■ Instructions for the task ■
Below is a block of entries; repeat exactly the lines starting at the line that contains "(269, 154) = (551, 150): pink" and ending at the line that contains "(453, 146) = (670, 267): grey nut -> none", both included.

■ Material to process ■
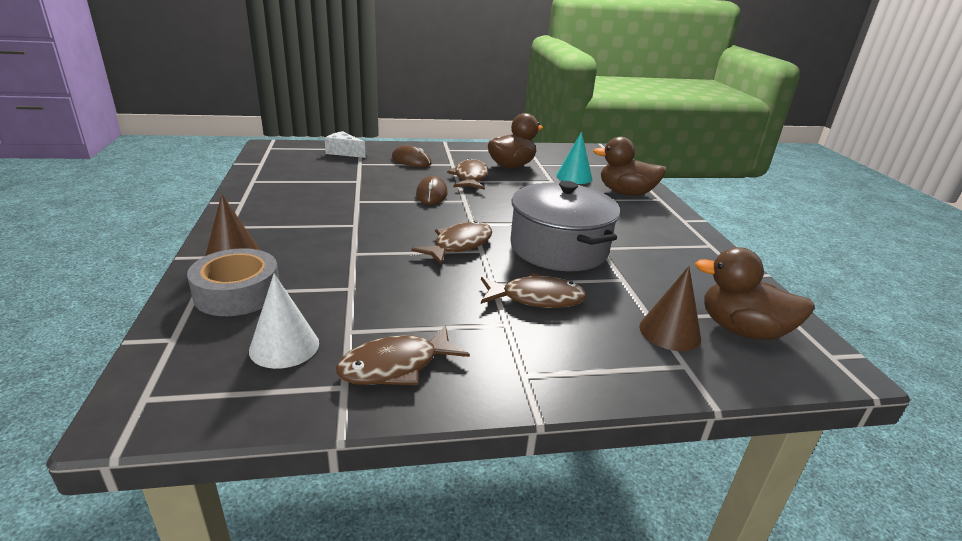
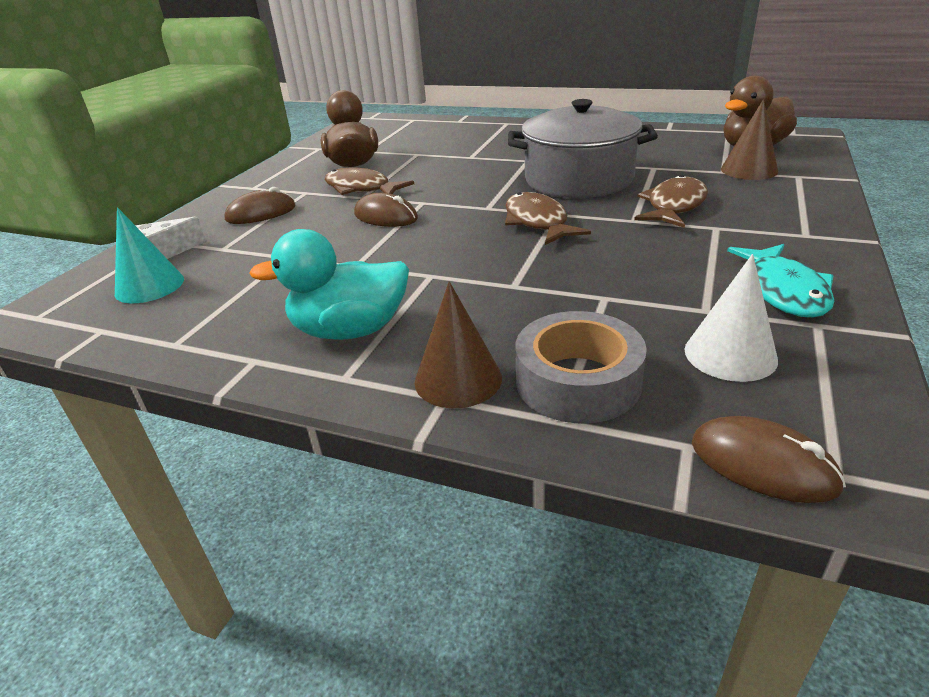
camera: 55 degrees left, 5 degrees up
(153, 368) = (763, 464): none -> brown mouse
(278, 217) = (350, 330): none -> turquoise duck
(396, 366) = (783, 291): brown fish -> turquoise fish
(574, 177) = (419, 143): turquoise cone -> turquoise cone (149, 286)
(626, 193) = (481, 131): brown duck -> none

...

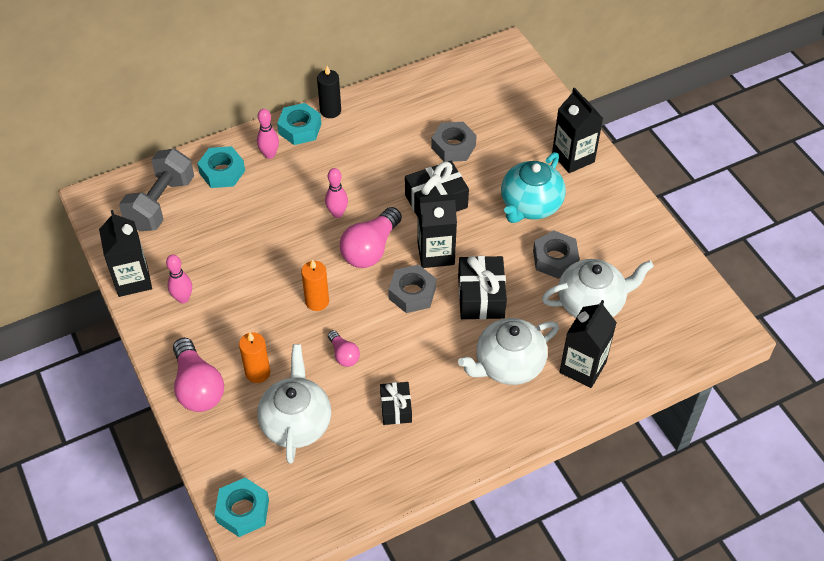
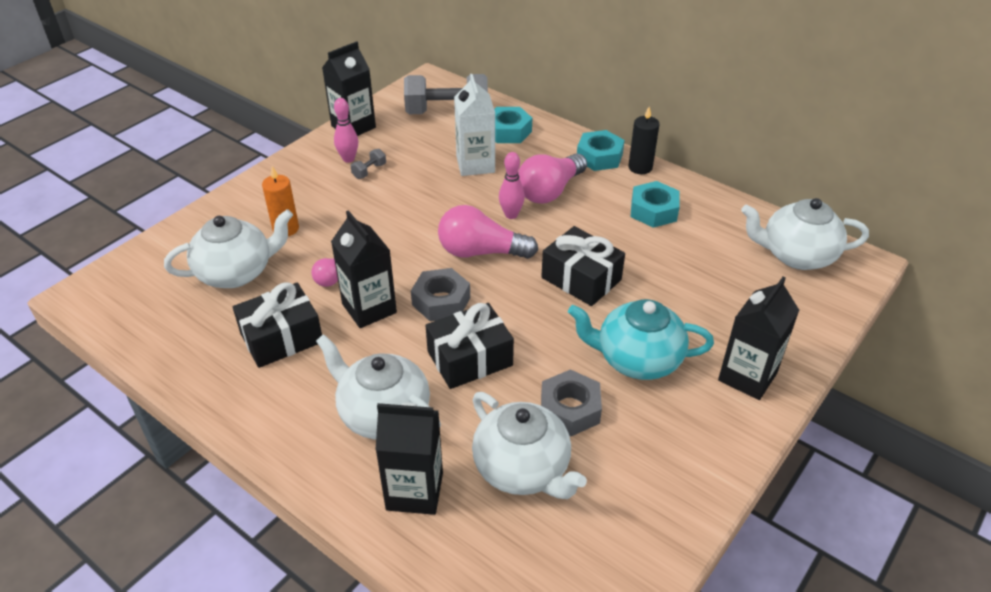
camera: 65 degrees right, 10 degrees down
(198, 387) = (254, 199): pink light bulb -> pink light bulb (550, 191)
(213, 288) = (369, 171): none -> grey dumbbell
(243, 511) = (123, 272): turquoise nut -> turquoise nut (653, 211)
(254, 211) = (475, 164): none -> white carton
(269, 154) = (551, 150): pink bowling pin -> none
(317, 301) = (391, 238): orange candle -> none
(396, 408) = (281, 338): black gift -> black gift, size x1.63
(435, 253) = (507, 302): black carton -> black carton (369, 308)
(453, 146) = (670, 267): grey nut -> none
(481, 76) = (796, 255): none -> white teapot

* * *

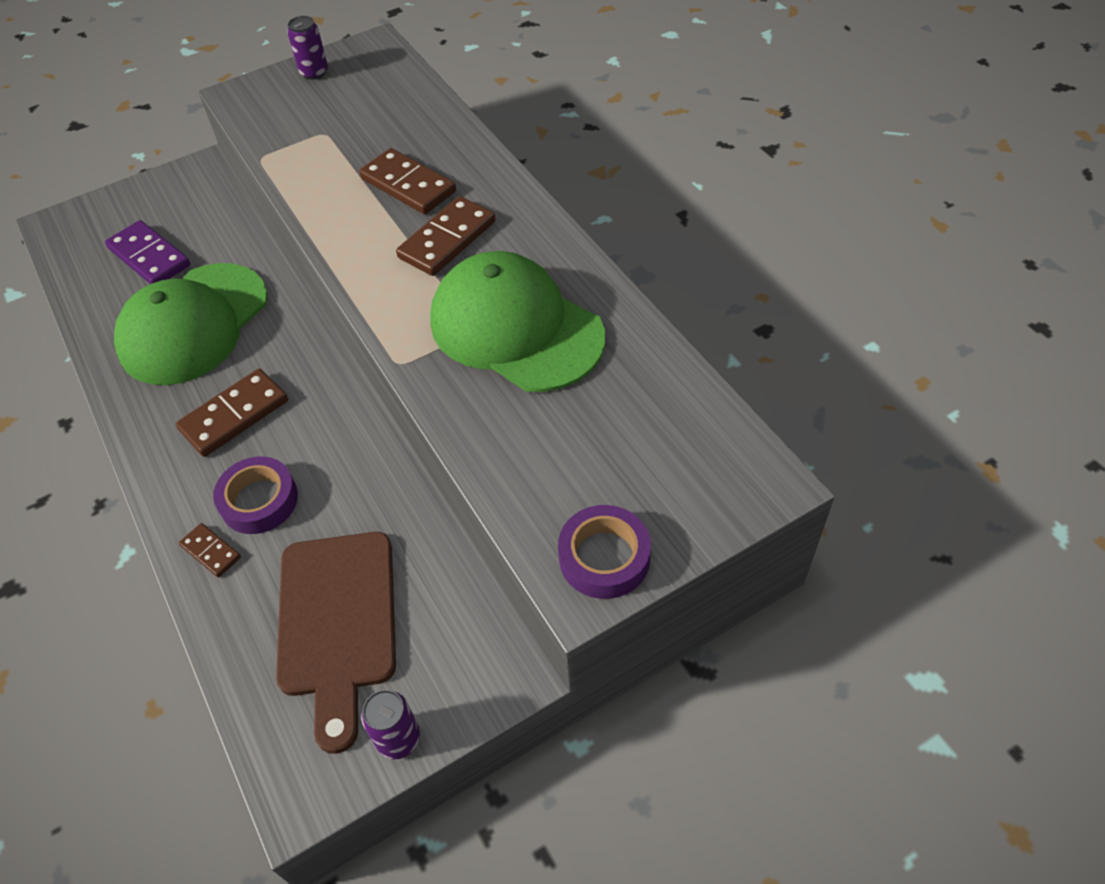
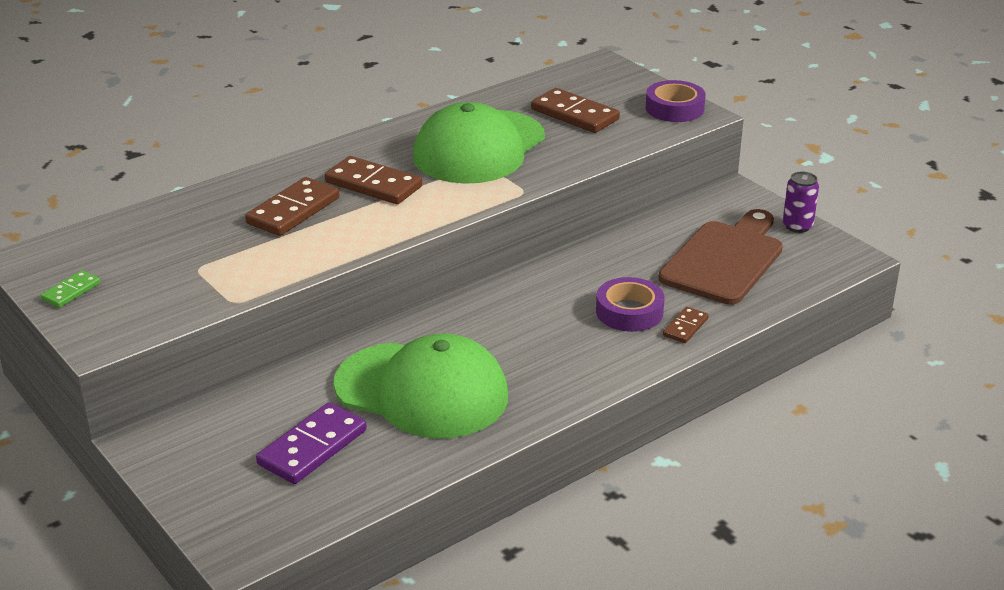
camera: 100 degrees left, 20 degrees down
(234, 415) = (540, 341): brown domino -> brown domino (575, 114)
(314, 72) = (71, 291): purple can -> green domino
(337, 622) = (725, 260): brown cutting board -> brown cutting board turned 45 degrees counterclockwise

■ Response to the task ■
(269, 154) = (551, 150): pink bowling pin -> none
(317, 301) = (391, 238): orange candle -> none
(396, 408) = (281, 338): black gift -> black gift, size x1.63
(435, 253) = (507, 302): black carton -> black carton (369, 308)
(453, 146) = (670, 267): grey nut -> none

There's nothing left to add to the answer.